## Aim of the exercise
Please repeat the records exactly. The pictures are to be left out.

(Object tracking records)
□ □ □ □ □

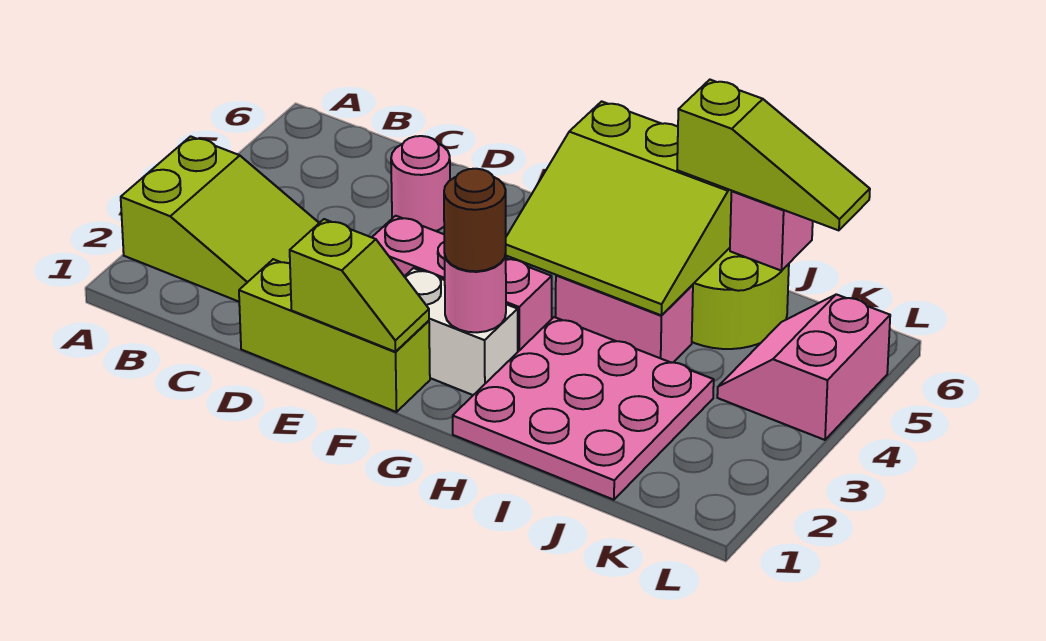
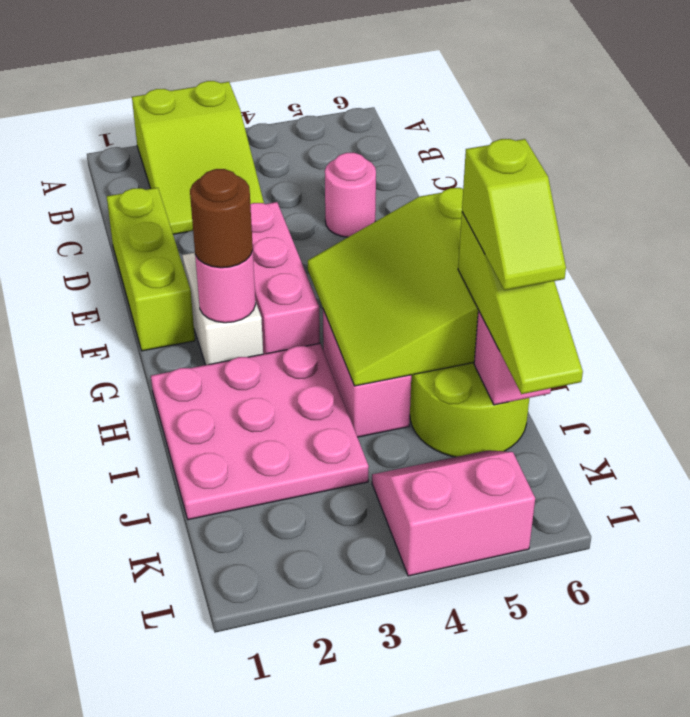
lime slope E1:F1 level 2 top E -> lime slope I6:J6 level 4 top I

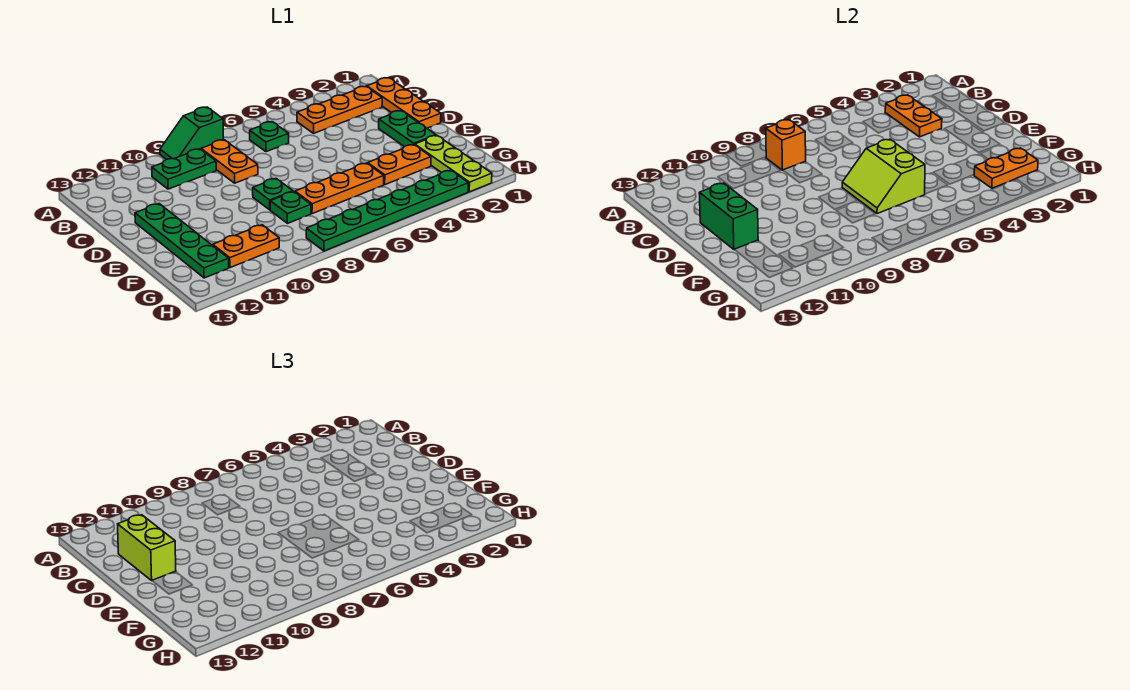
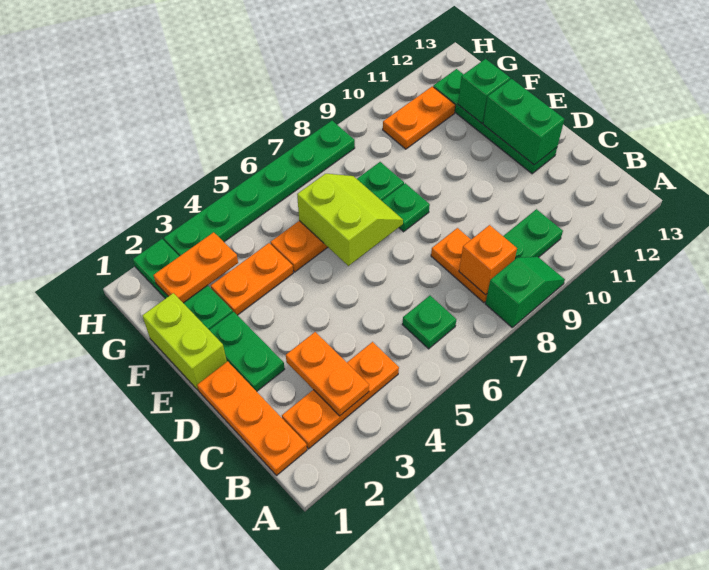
lime brick C12:D12 level 3 -> lime brick E1:F1 level 1
lime plate F2:H2 level 1 -> green plate F2:H2 level 1
none -> green brick F12 level 2

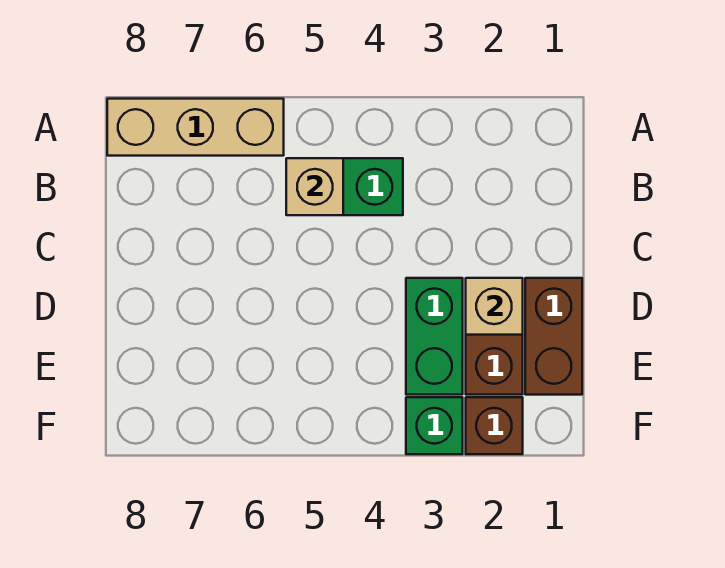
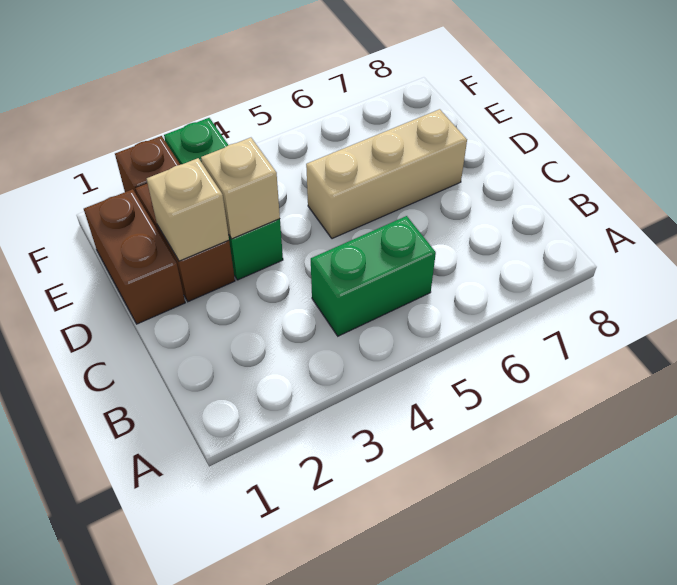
tan brick A6:A8 level 1 -> tan brick D5:D7 level 1
tan brick B5 level 2 -> tan brick D3 level 2

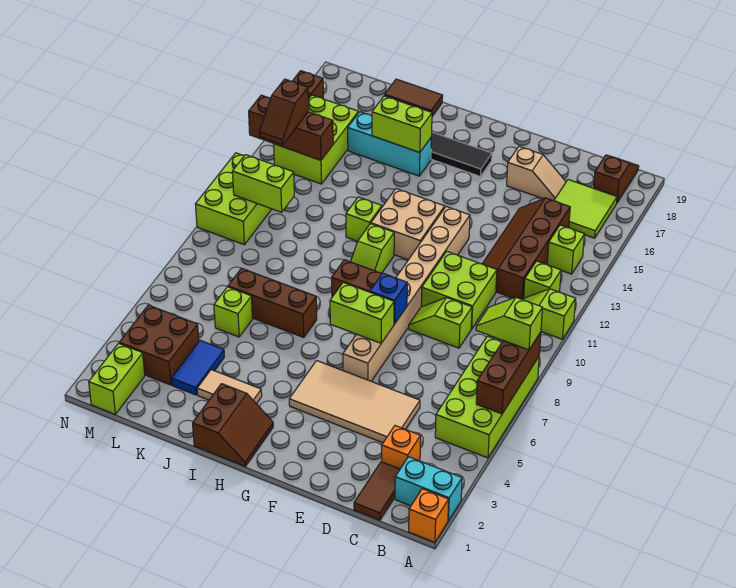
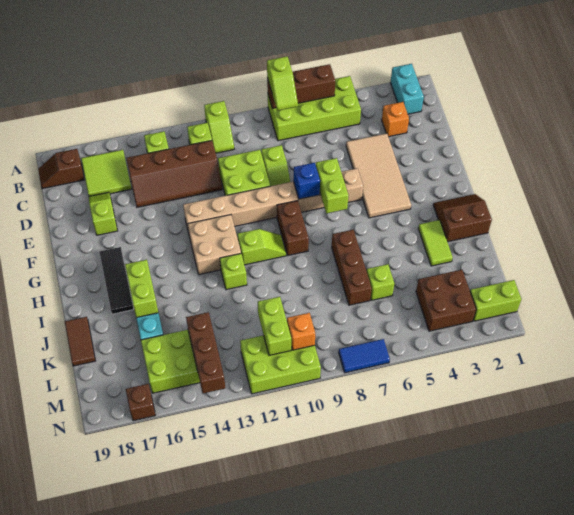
orange brick A1 level 1 -> orange brick M10 level 2
brown tile C1:C2 level 1 -> none
tan slope D17:E17 level 1 top E -> lime slope D17:E17 level 1 top E
tan tile I3:J3 level 1 -> lime tile I3:J3 level 1
blue tile K3:K4 level 1 -> blue tile N7:N8 level 1
brown slope M13:M14 level 3 top 14 -> none

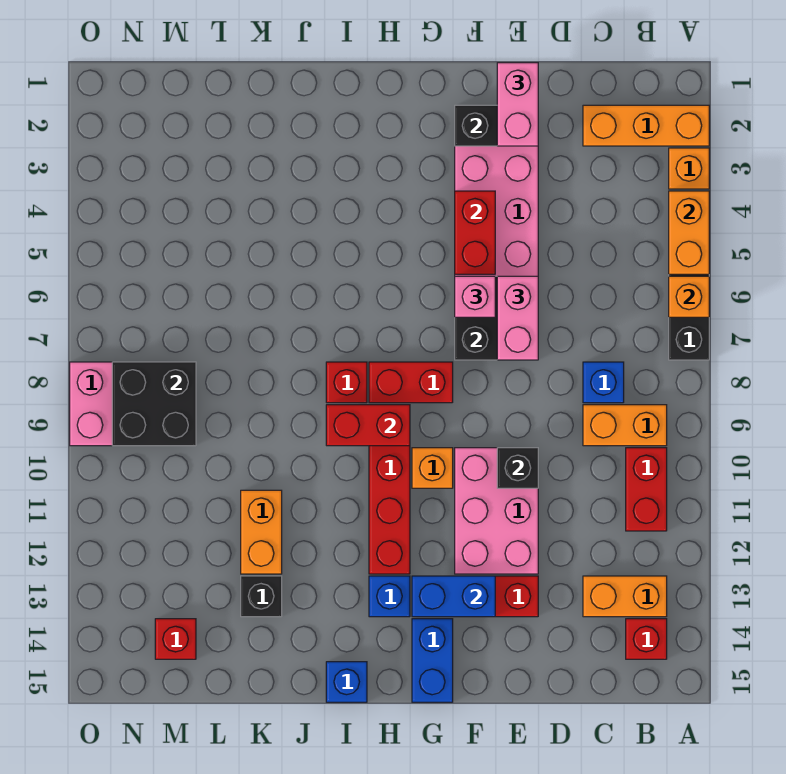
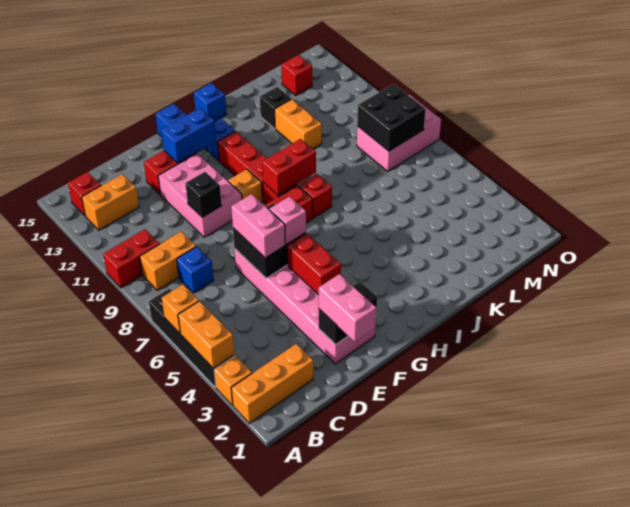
red brick B10:B11 level 1 -> red brick A10:B10 level 1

□ □ □ □ □

## Reply to the task
lime slope E1:F1 level 2 top E -> lime slope I6:J6 level 4 top I

lime brick C12:D12 level 3 -> lime brick E1:F1 level 1
lime plate F2:H2 level 1 -> green plate F2:H2 level 1
none -> green brick F12 level 2

tan brick A6:A8 level 1 -> tan brick D5:D7 level 1
tan brick B5 level 2 -> tan brick D3 level 2

orange brick A1 level 1 -> orange brick M10 level 2
brown tile C1:C2 level 1 -> none
tan slope D17:E17 level 1 top E -> lime slope D17:E17 level 1 top E
tan tile I3:J3 level 1 -> lime tile I3:J3 level 1
blue tile K3:K4 level 1 -> blue tile N7:N8 level 1
brown slope M13:M14 level 3 top 14 -> none

red brick B10:B11 level 1 -> red brick A10:B10 level 1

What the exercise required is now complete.